ACTIVITY ▸
The reply should be an exact repeat of the listing, with no pictures in it.

INFORMATION PROVIDED ▸
◇ ◇ ◇ ◇
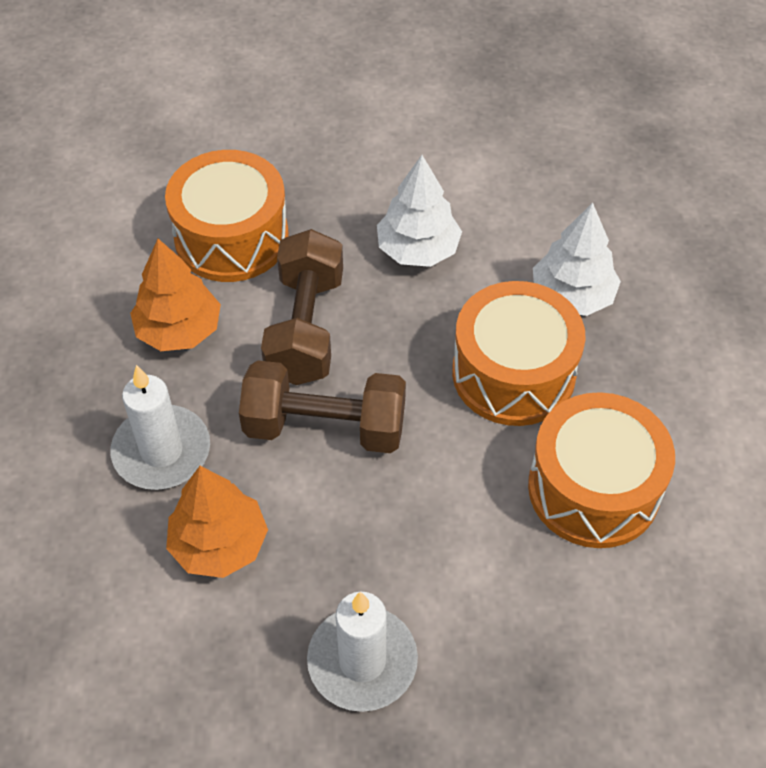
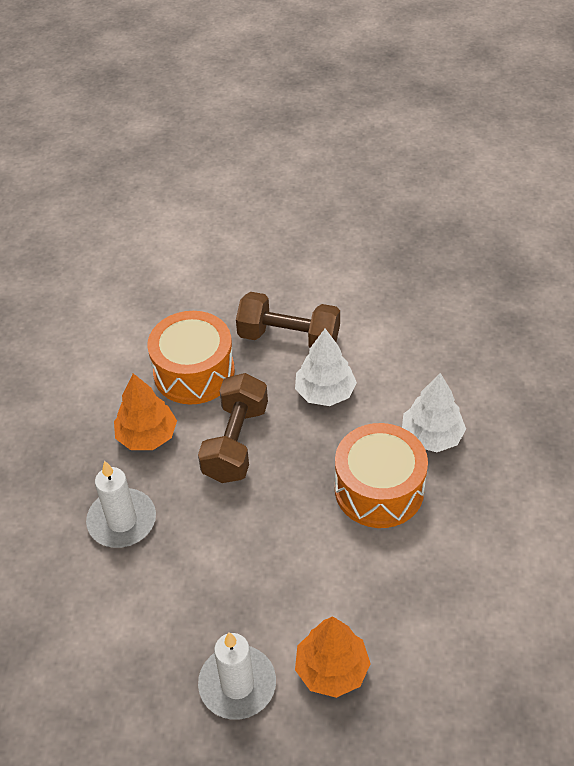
camera: 10 degrees right, 5 degrees down
(219, 544) = (151, 590): orange tree -> orange tree (332, 669)
(325, 427) = (238, 515): brown dumbbell -> brown dumbbell (289, 338)
(593, 488) = (423, 579): orange drum -> none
◇ ◇ ◇ ◇
RESPONSE BELOW ▸
camera: 10 degrees right, 5 degrees down
(219, 544) = (151, 590): orange tree -> orange tree (332, 669)
(325, 427) = (238, 515): brown dumbbell -> brown dumbbell (289, 338)
(593, 488) = (423, 579): orange drum -> none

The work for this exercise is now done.